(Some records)
__________________________________________________

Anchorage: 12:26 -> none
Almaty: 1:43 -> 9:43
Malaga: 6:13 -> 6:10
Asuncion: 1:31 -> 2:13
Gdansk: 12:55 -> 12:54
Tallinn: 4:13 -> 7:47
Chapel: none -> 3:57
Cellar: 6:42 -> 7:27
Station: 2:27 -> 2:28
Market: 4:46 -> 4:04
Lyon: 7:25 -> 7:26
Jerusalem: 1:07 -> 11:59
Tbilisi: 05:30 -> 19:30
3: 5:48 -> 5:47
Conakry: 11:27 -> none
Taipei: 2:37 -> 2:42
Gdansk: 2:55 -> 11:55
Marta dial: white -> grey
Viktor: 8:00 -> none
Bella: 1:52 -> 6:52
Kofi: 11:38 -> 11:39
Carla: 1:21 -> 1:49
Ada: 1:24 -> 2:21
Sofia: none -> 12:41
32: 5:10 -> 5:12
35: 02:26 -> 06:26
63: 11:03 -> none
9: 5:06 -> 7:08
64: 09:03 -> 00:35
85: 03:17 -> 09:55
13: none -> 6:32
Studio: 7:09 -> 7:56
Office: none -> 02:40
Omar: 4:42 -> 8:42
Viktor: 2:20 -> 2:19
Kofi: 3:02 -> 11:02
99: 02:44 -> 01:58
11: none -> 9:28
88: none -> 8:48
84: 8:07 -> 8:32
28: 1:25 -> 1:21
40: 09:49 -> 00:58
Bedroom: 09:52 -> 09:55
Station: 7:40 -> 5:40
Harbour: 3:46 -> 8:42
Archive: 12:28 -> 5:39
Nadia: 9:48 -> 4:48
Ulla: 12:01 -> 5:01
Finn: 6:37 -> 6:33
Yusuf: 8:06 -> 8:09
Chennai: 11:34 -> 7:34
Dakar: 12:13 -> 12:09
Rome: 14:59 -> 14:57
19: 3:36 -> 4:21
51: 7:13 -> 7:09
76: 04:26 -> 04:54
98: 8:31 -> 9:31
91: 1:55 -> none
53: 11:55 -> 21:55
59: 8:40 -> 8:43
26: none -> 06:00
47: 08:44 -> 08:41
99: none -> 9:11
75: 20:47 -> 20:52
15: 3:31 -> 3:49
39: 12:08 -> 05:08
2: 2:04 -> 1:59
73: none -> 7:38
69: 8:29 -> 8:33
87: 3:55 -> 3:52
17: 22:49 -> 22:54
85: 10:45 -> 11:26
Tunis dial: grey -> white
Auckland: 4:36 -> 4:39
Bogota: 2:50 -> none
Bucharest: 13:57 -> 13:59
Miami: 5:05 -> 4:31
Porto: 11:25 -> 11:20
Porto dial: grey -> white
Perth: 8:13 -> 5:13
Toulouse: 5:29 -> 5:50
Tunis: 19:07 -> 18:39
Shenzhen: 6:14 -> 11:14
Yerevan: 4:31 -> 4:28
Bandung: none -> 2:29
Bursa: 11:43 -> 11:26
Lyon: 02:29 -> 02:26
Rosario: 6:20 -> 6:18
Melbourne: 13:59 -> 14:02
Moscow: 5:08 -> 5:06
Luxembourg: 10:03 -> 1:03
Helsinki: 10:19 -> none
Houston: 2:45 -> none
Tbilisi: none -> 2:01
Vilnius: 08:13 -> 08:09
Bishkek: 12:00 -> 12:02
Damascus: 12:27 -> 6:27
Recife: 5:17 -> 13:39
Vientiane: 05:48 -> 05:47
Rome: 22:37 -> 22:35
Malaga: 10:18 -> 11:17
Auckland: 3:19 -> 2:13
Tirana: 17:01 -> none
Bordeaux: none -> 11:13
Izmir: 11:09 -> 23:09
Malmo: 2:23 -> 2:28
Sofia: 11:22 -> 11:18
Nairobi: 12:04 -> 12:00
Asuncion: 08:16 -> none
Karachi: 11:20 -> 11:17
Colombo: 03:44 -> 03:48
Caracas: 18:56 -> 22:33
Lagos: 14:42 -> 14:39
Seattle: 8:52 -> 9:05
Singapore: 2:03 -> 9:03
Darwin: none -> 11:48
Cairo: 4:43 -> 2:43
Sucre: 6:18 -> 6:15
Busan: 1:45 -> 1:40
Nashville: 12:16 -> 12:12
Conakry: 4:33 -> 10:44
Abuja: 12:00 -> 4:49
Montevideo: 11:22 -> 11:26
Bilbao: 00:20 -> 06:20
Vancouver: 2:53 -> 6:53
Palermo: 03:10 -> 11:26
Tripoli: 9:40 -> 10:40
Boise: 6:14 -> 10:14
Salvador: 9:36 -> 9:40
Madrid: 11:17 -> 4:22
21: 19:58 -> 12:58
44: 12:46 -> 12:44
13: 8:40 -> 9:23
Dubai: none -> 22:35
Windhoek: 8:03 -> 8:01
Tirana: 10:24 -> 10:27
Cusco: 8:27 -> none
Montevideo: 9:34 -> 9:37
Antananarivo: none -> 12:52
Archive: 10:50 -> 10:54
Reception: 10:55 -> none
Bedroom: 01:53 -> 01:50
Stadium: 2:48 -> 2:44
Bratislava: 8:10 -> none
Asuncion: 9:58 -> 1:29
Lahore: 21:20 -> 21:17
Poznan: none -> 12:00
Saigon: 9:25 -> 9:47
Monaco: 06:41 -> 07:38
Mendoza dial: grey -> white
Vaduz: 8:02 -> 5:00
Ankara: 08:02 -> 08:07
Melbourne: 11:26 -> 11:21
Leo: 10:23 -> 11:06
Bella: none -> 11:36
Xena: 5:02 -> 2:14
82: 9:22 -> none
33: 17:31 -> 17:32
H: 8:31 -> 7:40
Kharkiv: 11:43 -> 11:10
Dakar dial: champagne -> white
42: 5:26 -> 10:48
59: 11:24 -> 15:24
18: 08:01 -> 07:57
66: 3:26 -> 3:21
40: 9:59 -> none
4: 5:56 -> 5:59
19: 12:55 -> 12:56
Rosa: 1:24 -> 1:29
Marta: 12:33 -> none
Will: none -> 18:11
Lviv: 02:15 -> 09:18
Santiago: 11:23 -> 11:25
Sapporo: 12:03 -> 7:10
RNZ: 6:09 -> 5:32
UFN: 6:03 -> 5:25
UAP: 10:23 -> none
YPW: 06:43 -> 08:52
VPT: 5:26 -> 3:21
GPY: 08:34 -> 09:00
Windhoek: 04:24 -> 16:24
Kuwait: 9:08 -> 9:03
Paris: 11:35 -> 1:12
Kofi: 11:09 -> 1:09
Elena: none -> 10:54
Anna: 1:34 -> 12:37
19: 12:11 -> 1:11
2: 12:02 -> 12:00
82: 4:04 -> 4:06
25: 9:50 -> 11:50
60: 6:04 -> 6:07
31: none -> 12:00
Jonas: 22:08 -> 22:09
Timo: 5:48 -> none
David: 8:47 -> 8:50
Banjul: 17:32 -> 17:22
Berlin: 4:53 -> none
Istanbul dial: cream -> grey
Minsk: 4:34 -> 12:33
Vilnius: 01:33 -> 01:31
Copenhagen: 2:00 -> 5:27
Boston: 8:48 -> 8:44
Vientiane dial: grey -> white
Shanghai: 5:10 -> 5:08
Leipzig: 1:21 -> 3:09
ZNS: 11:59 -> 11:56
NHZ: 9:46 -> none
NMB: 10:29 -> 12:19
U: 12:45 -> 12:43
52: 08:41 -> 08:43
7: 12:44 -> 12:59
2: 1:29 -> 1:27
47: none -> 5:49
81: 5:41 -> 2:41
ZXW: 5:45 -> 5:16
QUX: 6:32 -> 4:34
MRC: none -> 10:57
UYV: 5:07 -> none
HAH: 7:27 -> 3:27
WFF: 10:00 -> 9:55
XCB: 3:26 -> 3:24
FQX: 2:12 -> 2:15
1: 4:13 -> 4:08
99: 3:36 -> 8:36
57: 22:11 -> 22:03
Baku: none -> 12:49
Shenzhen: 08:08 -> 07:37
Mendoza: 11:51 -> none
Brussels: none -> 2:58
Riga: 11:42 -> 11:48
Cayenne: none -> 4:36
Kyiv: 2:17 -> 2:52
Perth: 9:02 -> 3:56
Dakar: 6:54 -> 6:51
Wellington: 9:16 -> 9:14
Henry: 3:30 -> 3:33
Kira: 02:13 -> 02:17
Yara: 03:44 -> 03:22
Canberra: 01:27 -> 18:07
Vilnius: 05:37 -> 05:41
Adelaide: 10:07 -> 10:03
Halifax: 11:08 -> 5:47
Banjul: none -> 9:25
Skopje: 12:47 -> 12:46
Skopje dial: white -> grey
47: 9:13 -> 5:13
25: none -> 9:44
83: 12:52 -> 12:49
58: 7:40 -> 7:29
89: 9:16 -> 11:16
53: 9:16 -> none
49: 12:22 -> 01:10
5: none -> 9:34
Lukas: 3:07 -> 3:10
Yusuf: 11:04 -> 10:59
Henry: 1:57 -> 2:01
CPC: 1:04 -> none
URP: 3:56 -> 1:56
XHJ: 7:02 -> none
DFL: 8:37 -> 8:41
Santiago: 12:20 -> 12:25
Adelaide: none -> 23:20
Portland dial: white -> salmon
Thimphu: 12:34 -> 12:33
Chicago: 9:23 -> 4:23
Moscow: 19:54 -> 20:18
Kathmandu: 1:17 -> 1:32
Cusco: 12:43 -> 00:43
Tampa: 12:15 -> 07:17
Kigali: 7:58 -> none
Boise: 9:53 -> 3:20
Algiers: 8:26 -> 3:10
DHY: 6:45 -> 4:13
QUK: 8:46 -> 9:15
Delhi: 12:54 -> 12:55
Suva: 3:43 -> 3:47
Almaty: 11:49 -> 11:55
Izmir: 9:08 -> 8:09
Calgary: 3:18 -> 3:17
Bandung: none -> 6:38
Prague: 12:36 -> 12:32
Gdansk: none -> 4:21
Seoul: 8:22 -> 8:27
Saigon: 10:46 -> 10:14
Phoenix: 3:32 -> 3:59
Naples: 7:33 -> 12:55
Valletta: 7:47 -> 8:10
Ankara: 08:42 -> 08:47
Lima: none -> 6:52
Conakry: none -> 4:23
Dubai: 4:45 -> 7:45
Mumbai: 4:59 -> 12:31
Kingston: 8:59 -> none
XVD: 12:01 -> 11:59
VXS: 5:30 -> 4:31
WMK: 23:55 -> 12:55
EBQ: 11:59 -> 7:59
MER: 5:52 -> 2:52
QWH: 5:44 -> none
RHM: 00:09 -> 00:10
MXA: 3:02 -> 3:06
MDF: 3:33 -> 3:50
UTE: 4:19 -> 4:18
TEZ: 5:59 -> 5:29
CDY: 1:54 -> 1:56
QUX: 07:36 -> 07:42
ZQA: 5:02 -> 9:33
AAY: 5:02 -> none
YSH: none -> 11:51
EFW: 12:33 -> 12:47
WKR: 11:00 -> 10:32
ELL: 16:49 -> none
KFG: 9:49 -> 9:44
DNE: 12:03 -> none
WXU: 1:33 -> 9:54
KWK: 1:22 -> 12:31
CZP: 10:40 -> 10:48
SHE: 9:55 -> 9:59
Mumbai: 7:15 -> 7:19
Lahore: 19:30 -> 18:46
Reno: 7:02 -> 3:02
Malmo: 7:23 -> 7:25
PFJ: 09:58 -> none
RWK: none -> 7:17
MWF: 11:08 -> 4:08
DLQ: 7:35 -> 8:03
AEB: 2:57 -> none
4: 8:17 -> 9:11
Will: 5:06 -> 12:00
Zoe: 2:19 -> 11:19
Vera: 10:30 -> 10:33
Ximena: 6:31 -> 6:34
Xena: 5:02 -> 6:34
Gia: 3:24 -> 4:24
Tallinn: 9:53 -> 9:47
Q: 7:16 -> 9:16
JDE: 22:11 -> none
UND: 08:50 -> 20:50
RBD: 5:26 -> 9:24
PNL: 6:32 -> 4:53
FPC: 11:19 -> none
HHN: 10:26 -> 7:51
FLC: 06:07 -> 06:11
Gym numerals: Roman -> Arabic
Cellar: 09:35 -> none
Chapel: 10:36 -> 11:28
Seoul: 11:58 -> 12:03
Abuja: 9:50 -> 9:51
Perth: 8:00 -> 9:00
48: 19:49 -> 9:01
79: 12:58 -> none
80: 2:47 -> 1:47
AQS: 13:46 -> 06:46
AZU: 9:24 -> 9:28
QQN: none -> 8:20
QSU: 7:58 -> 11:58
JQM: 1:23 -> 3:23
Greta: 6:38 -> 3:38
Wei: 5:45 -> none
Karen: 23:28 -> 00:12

__________________________________________________

### Required work
Please copy the records word for word, starting with the first line and stopping after the line that contains "Tbilisi: 05:30 -> 19:30".

### Output of the task
Anchorage: 12:26 -> none
Almaty: 1:43 -> 9:43
Malaga: 6:13 -> 6:10
Asuncion: 1:31 -> 2:13
Gdansk: 12:55 -> 12:54
Tallinn: 4:13 -> 7:47
Chapel: none -> 3:57
Cellar: 6:42 -> 7:27
Station: 2:27 -> 2:28
Market: 4:46 -> 4:04
Lyon: 7:25 -> 7:26
Jerusalem: 1:07 -> 11:59
Tbilisi: 05:30 -> 19:30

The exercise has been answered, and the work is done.